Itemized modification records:
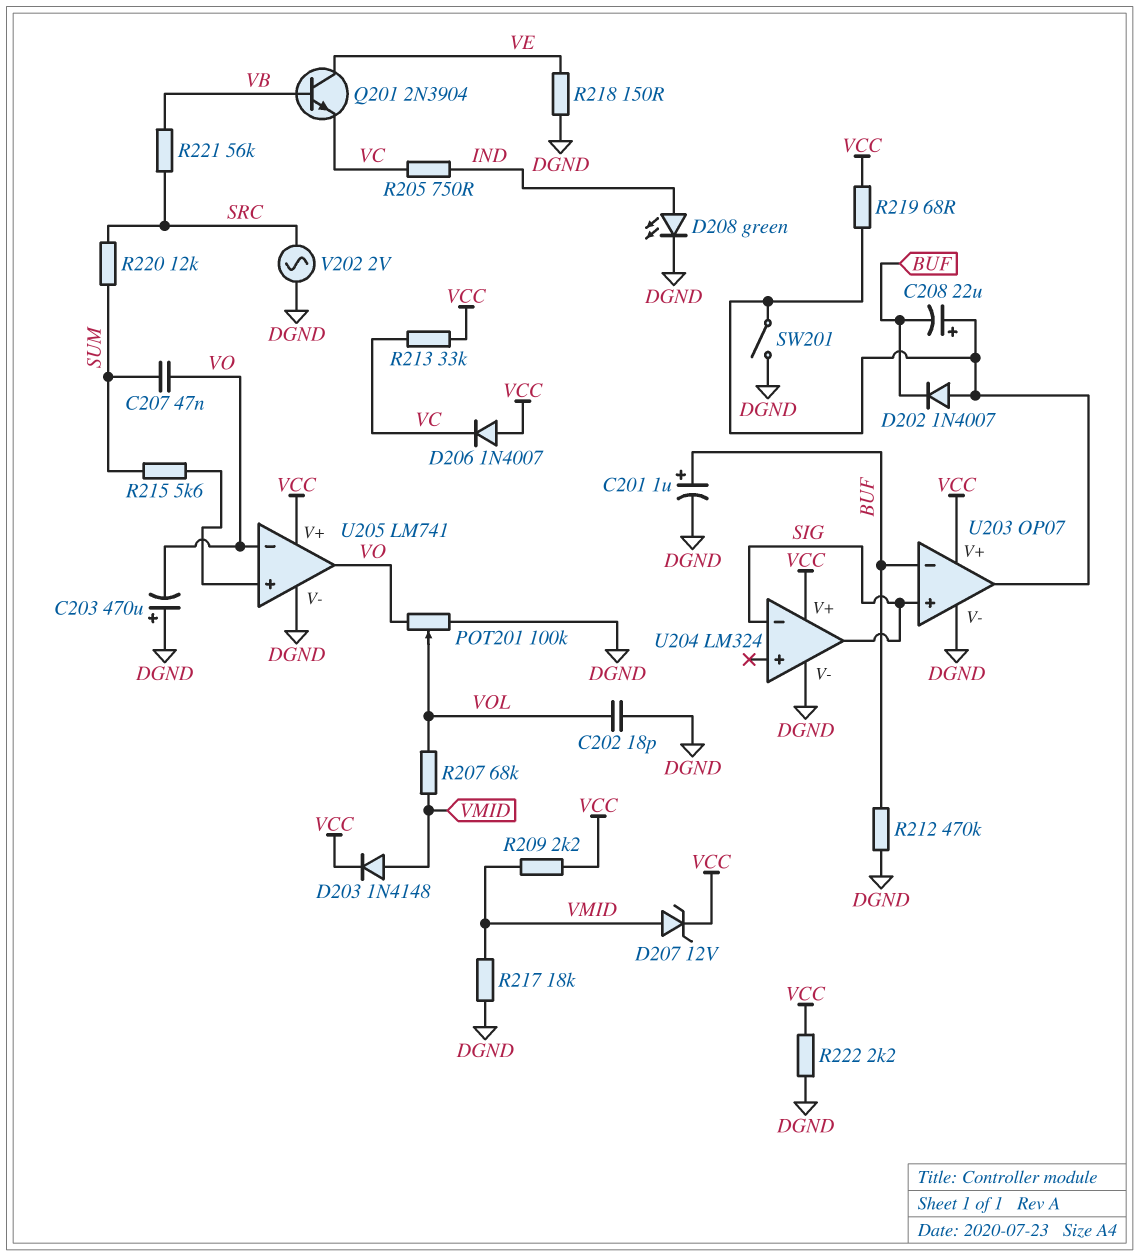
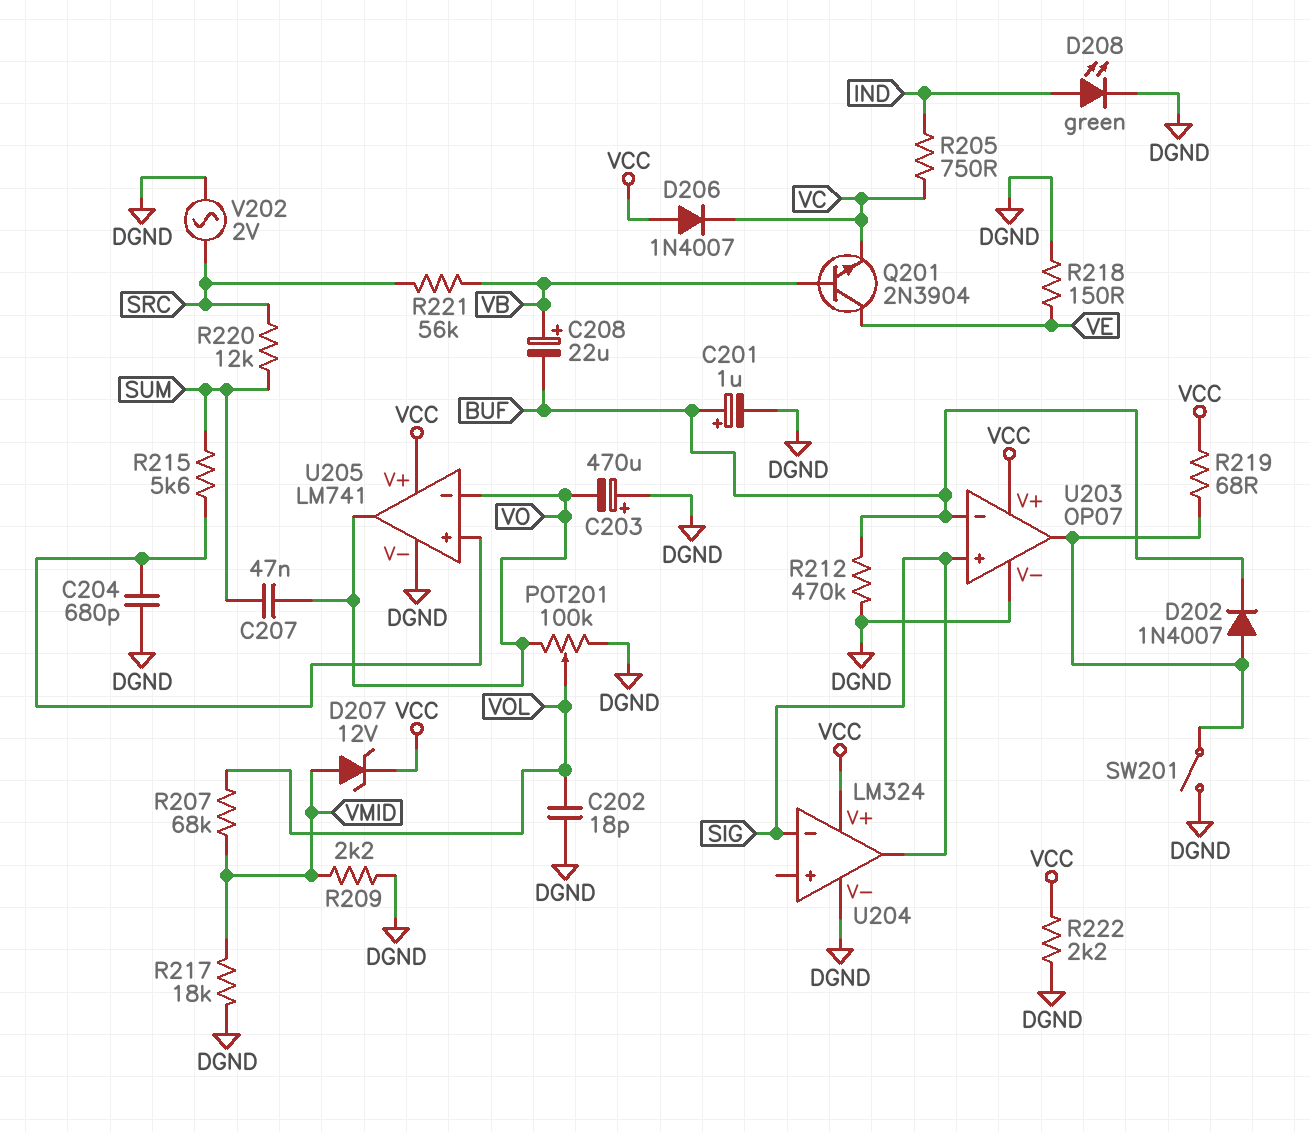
C204: none -> 680pF (DGND, U205/in+)
C208: 22uF (plus U203/out, minus BUF) -> 22uF (plus VB, minus BUF)
D203: diode 1N4148 (A VMID, K VCC) -> none
R209: 2.2k (VCC, VMID) -> 2.2k (DGND, VMID)
R213: 33k (VC, VCC) -> none

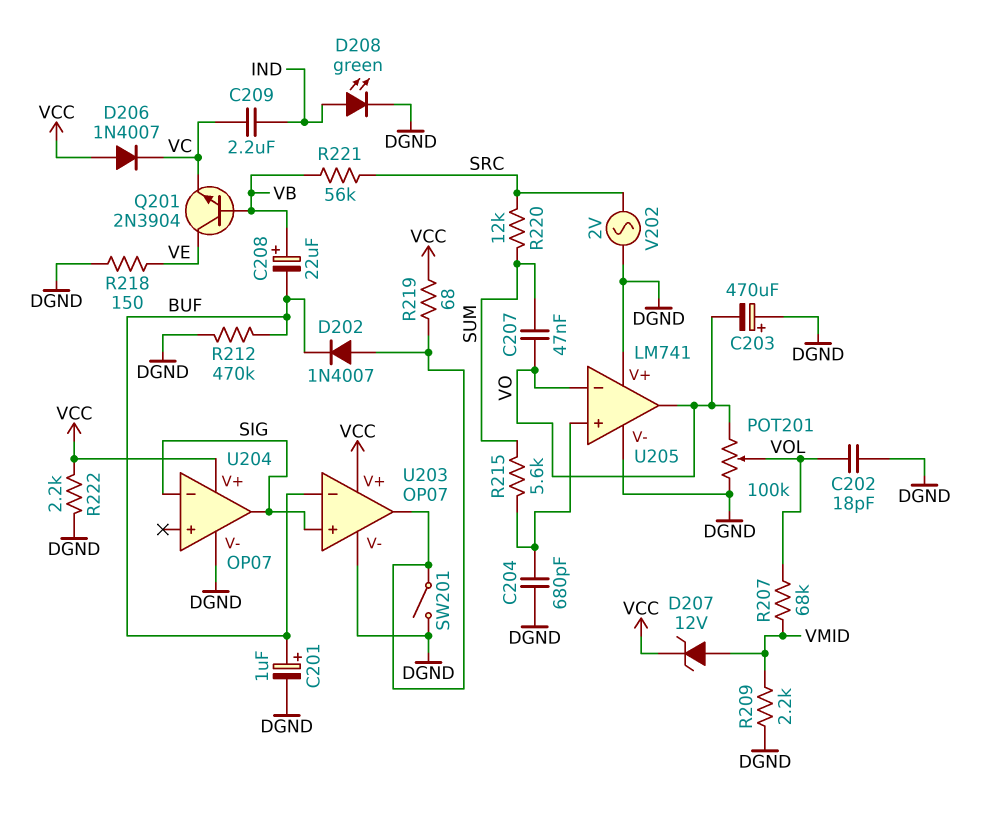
C209: none -> 2.2uF (IND, VC)
R205: 750 (IND, VC) -> none
R217: 18k (DGND, VMID) -> none
U204: LM324 -> OP07
U205 pin V+: VCC -> DGND

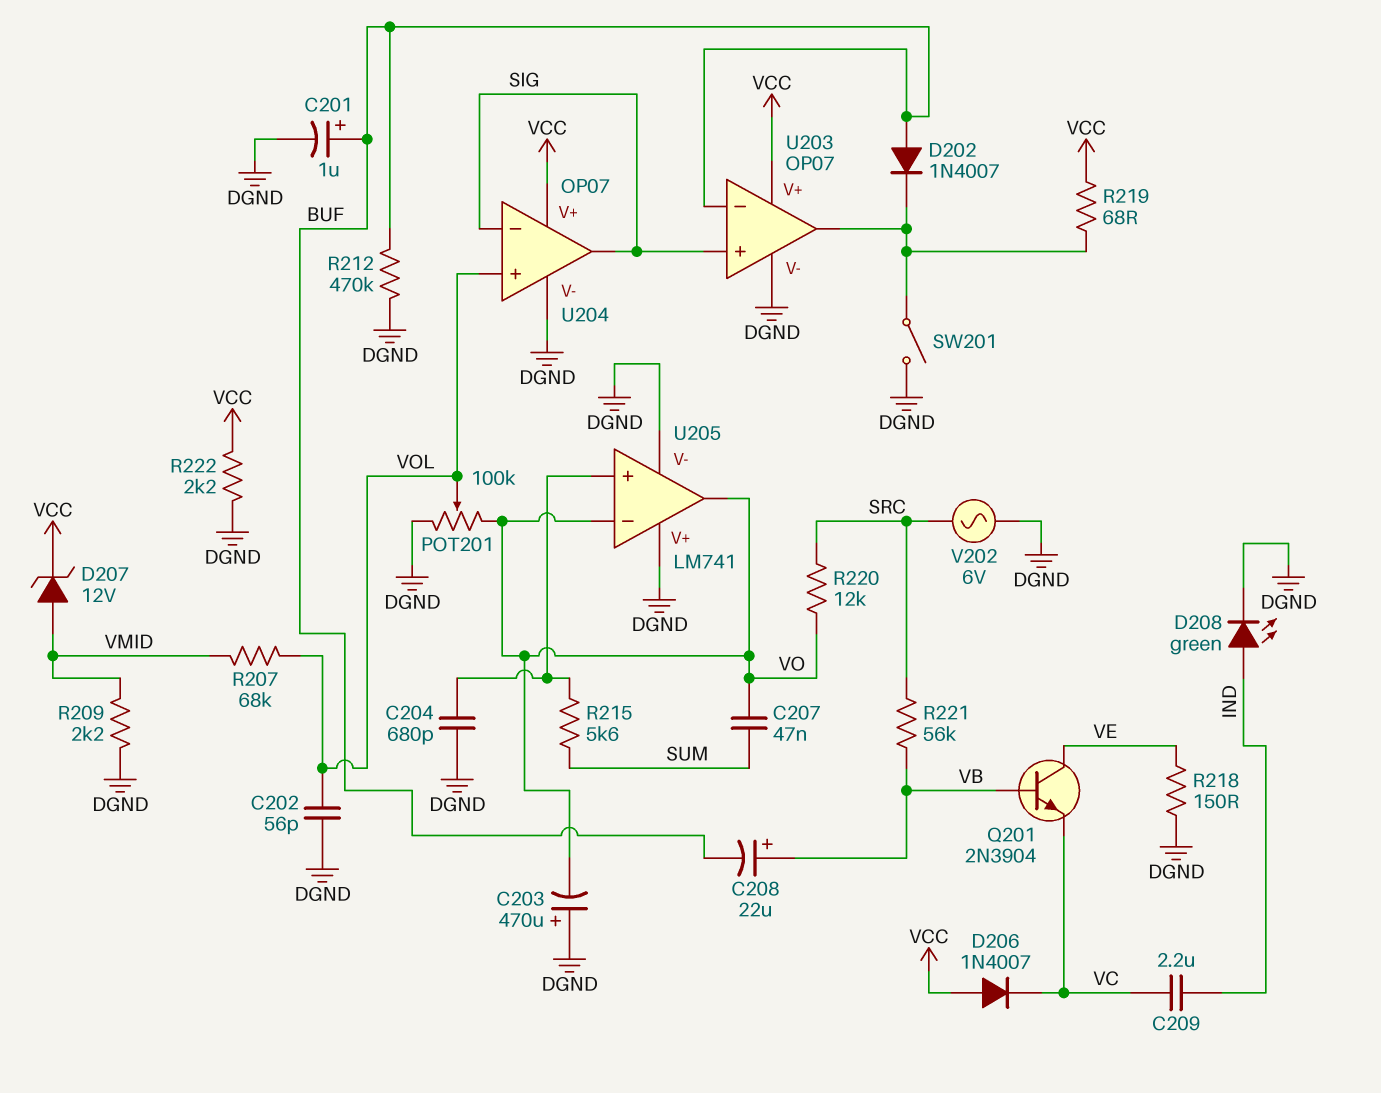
C202: 18pF (DGND, VOL) -> 56pF (DGND, VOL)
D202: diode 1N4007 (A U203/out, K BUF) -> diode 1N4007 (A BUF, K U203/out)
R220: 12k (SRC, SUM) -> 12k (SRC, VO)
U204 pin in+: none -> VOL
V202: AC 2V (DGND, SRC) -> AC 6V (DGND, SRC)

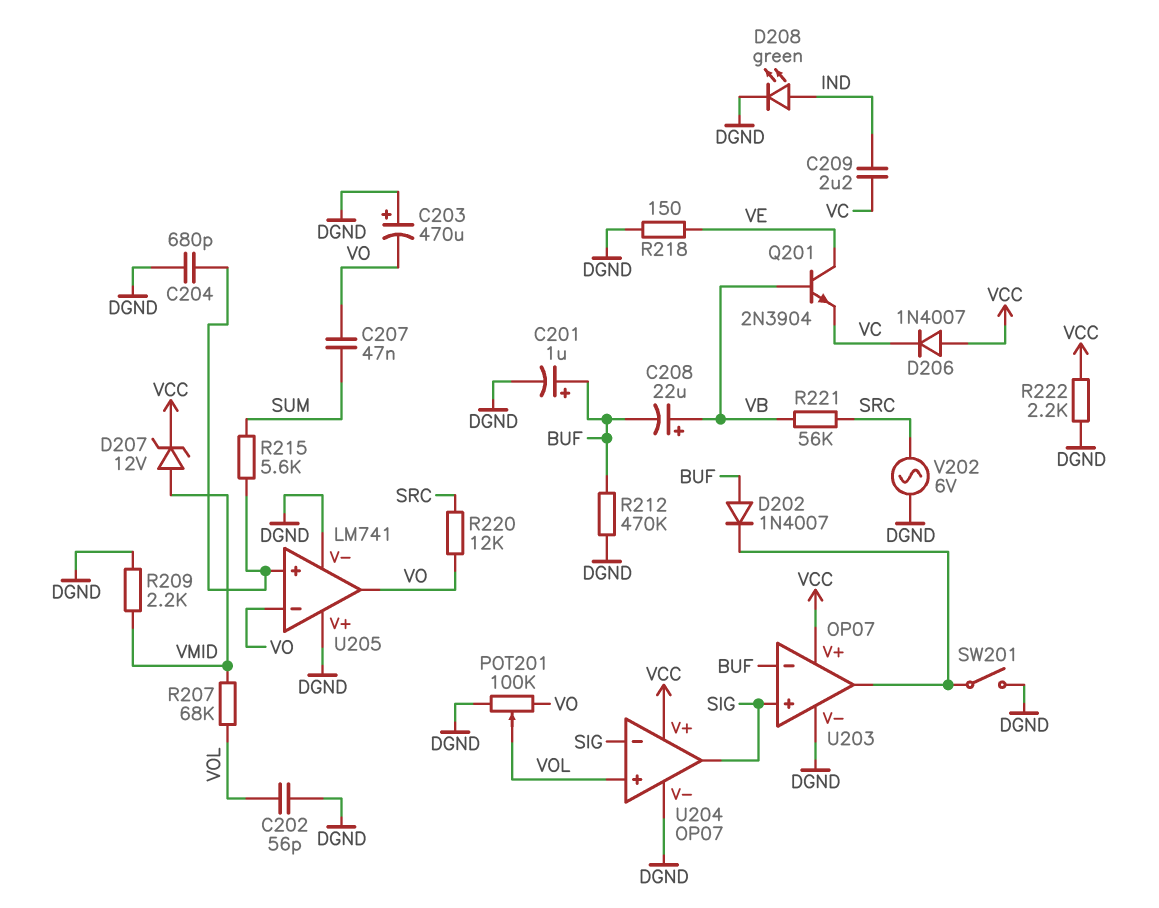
R219: 68 (U203/out, VCC) -> none

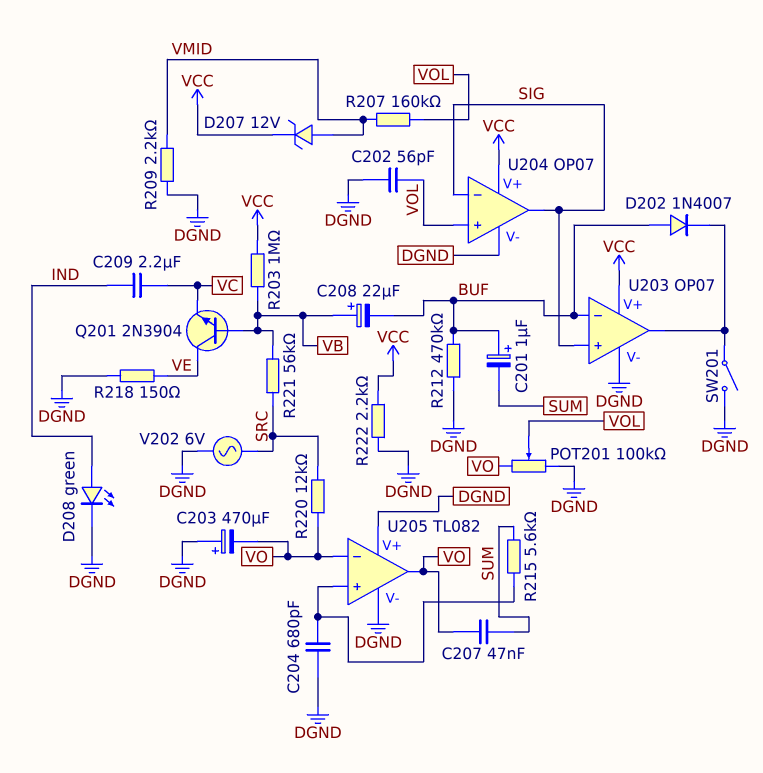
C201: 1uF (plus BUF, minus DGND) -> 1uF (plus BUF, minus SUM)
D206: diode 1N4007 (A VCC, K VC) -> none
R203: none -> 1M (VB, VCC)
R207: 68k (VMID, VOL) -> 160k (VMID, VOL)
U205: LM741 -> TL082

DIRECTIONS FOR THIS TASK: Each line with the word "plus" in the records above belongs in the result; copy all of them.

TASK RESULT:
C208: 22uF (plus U203/out, minus BUF) -> 22uF (plus VB, minus BUF)
C201: 1uF (plus BUF, minus DGND) -> 1uF (plus BUF, minus SUM)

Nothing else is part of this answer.